▶ **Exercise instructions**
The records below are to be repeated exactly, minus any pictures.

Scene difference descriptions
========

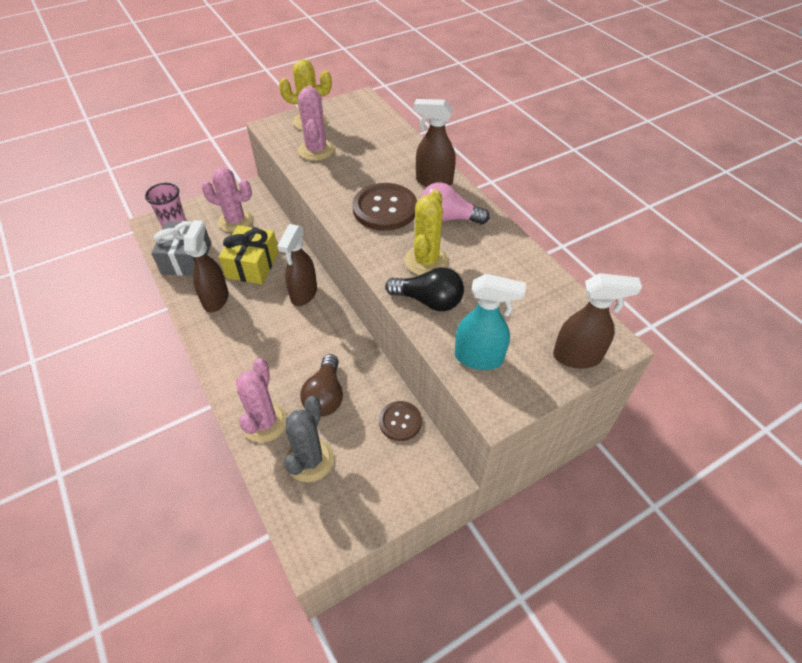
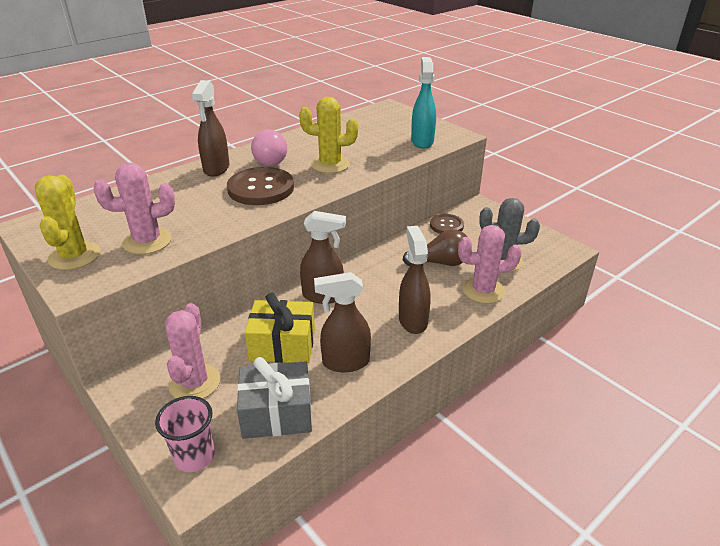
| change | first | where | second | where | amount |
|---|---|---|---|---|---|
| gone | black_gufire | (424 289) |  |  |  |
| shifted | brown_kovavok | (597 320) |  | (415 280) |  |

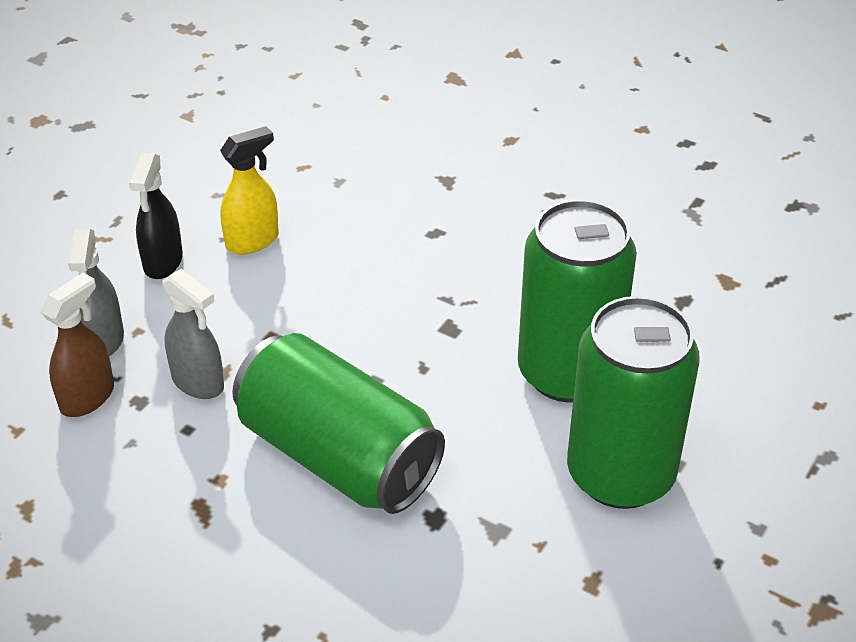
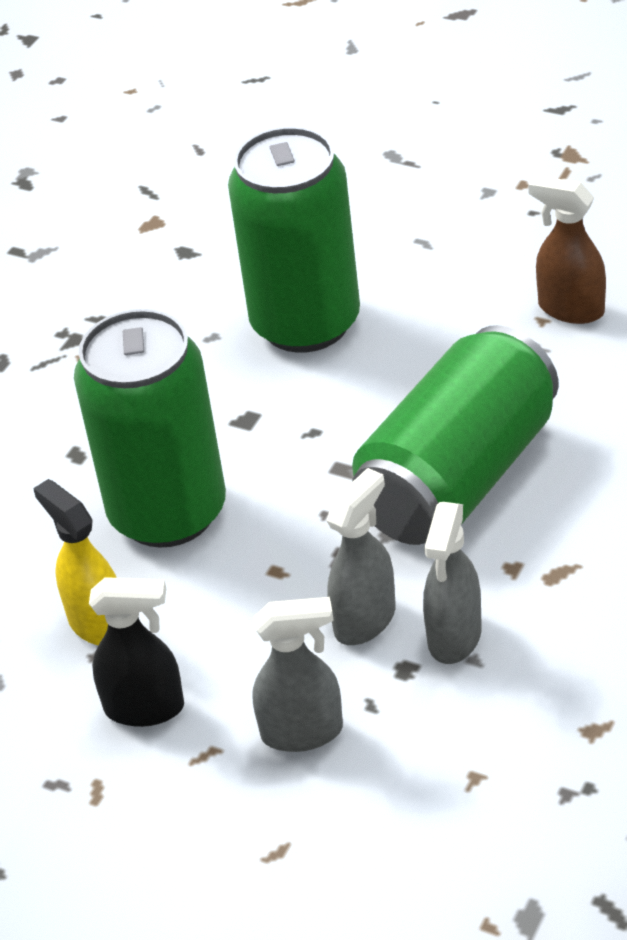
| change | first | where | second | where | amount |
|---|---|---|---|---|---|
| new |  |  | grey_kovavok | (452 583) |  |
| shifted | brown_kovavok | (77 345) |  | (567 249) |  |
| shifted | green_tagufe | (633 402) |  | (150 428) |  |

========

▶ **Final answer**
| change | first | where | second | where | amount |
|---|---|---|---|---|---|
| gone | black_gufire | (424 289) |  |  |  |
| shifted | brown_kovavok | (597 320) |  | (415 280) |  |

| change | first | where | second | where | amount |
|---|---|---|---|---|---|
| new |  |  | grey_kovavok | (452 583) |  |
| shifted | brown_kovavok | (77 345) |  | (567 249) |  |
| shifted | green_tagufe | (633 402) |  | (150 428) |  |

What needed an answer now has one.